▸ GIVEN PROBLEM
Swap "midpoint" for "center point" in the material from the line with "interview (213, 1060)" to the line with "adjoining (740, 912)", and return only those lines with everything else left as it is.

** BEGIN DATA SUPPLIED **

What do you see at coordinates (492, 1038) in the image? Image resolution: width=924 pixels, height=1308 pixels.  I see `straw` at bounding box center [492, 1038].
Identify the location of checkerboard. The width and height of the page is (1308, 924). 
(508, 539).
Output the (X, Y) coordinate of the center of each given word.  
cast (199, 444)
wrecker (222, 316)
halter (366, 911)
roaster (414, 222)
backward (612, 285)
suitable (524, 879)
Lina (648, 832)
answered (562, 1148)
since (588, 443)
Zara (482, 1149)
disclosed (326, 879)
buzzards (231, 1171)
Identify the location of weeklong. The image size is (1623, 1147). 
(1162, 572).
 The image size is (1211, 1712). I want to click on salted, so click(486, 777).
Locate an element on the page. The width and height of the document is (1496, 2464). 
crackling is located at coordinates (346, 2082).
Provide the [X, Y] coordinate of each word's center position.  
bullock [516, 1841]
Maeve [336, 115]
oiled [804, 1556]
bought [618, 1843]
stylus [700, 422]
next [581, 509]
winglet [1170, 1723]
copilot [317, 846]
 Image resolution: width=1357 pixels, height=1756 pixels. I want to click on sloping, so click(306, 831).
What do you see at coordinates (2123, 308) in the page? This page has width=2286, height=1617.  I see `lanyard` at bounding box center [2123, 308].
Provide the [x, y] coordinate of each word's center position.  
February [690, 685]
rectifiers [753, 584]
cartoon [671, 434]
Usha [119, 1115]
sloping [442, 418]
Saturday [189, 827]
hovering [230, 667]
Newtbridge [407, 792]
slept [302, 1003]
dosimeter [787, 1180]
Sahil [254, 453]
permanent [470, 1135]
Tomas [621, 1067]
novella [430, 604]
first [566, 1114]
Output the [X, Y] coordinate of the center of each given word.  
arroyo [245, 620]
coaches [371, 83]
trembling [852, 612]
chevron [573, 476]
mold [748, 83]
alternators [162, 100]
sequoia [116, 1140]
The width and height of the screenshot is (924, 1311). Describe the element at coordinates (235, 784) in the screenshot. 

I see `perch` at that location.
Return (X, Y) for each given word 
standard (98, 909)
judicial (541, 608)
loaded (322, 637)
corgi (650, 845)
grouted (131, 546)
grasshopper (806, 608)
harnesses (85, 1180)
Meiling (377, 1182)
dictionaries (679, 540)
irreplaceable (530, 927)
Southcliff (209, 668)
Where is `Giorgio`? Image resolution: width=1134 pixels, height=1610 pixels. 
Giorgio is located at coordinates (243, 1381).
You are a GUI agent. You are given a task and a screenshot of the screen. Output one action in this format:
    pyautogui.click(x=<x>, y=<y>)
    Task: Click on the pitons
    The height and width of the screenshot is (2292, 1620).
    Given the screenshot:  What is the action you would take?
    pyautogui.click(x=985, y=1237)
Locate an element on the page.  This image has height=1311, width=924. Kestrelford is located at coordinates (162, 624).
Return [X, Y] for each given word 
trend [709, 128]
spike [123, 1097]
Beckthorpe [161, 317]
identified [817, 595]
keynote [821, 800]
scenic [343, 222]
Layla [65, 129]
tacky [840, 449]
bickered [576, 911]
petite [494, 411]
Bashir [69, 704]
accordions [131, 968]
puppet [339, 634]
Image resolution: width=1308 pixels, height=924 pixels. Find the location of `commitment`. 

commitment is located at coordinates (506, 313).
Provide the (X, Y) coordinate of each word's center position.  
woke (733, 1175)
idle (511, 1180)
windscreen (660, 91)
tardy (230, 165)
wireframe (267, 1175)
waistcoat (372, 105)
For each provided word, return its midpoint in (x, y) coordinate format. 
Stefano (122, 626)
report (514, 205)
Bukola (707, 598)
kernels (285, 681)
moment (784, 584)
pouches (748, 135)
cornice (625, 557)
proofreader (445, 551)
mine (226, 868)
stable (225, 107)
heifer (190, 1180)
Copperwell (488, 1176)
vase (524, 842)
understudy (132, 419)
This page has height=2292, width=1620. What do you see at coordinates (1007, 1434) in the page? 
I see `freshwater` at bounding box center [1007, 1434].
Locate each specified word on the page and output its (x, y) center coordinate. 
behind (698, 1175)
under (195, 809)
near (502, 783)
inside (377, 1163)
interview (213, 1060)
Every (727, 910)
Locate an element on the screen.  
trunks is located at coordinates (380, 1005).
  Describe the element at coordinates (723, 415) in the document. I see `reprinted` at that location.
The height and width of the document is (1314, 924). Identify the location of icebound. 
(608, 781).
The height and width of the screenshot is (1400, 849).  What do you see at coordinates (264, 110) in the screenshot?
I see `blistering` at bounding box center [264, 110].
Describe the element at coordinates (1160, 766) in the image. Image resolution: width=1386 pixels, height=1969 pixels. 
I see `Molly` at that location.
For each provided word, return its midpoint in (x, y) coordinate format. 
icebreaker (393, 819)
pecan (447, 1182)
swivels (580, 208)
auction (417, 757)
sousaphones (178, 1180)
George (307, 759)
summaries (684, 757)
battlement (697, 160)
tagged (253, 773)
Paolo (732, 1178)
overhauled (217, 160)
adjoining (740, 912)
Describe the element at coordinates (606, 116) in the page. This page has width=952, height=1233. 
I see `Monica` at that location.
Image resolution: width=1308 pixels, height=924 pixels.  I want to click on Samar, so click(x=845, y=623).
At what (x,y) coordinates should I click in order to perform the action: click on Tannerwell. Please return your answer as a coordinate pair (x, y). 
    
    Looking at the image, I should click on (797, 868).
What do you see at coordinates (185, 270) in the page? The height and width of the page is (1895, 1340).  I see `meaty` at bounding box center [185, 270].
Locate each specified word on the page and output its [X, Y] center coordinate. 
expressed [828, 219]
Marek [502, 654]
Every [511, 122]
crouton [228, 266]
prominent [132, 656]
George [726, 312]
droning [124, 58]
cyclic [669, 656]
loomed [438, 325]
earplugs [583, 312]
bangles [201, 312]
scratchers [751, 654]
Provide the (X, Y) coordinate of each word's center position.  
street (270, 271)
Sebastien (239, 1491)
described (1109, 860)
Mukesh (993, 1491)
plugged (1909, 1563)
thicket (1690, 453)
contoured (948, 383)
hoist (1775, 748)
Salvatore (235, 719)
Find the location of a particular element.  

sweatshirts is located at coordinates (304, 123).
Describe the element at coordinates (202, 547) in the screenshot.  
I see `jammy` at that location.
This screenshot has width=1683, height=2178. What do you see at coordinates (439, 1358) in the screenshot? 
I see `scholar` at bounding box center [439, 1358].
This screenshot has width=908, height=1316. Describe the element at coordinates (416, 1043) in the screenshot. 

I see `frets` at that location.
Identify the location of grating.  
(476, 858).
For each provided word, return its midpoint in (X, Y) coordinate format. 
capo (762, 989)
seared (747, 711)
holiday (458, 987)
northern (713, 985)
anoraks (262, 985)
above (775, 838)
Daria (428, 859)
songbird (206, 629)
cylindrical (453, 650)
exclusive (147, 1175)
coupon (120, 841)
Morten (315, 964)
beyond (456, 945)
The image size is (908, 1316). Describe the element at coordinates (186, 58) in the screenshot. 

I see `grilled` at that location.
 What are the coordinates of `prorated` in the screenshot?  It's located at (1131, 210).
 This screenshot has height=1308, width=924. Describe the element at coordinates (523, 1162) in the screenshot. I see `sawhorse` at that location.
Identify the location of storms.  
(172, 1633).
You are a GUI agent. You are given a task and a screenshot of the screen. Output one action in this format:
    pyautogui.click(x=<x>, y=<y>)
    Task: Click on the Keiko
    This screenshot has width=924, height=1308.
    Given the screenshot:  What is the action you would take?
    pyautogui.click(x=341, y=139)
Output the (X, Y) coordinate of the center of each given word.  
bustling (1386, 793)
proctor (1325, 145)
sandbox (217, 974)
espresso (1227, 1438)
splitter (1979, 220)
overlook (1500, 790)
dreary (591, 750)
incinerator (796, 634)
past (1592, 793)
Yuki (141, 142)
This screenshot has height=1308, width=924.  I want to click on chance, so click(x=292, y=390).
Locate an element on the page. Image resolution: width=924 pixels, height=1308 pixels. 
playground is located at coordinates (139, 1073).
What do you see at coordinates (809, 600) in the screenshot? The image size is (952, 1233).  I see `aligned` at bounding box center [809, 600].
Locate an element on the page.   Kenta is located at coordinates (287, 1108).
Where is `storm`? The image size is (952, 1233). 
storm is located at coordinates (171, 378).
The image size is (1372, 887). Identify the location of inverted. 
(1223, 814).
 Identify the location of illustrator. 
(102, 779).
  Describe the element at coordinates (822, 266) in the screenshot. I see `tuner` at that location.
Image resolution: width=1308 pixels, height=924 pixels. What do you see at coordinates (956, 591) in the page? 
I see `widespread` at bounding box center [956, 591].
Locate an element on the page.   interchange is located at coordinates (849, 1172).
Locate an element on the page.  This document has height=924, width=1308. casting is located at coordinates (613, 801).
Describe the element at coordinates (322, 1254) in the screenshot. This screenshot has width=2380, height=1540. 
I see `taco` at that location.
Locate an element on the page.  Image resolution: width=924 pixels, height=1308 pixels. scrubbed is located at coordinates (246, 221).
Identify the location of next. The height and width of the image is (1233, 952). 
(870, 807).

** END DATA SUPPLIED **

▸ FULL OUTPUT
interview (213, 1060)
Every (727, 910)
Locate an element on the screen.  
trunks is located at coordinates (380, 1005).
  Describe the element at coordinates (723, 415) in the document. I see `reprinted` at that location.
The height and width of the document is (1314, 924). Identify the location of icebound. 
(608, 781).
The height and width of the screenshot is (1400, 849).  What do you see at coordinates (264, 110) in the screenshot?
I see `blistering` at bounding box center [264, 110].
Describe the element at coordinates (1160, 766) in the image. Image resolution: width=1386 pixels, height=1969 pixels. 
I see `Molly` at that location.
For each provided word, return its center point in (x, y) coordinate format. 
icebreaker (393, 819)
pecan (447, 1182)
swivels (580, 208)
auction (417, 757)
sousaphones (178, 1180)
George (307, 759)
summaries (684, 757)
battlement (697, 160)
tagged (253, 773)
Paolo (732, 1178)
overhauled (217, 160)
adjoining (740, 912)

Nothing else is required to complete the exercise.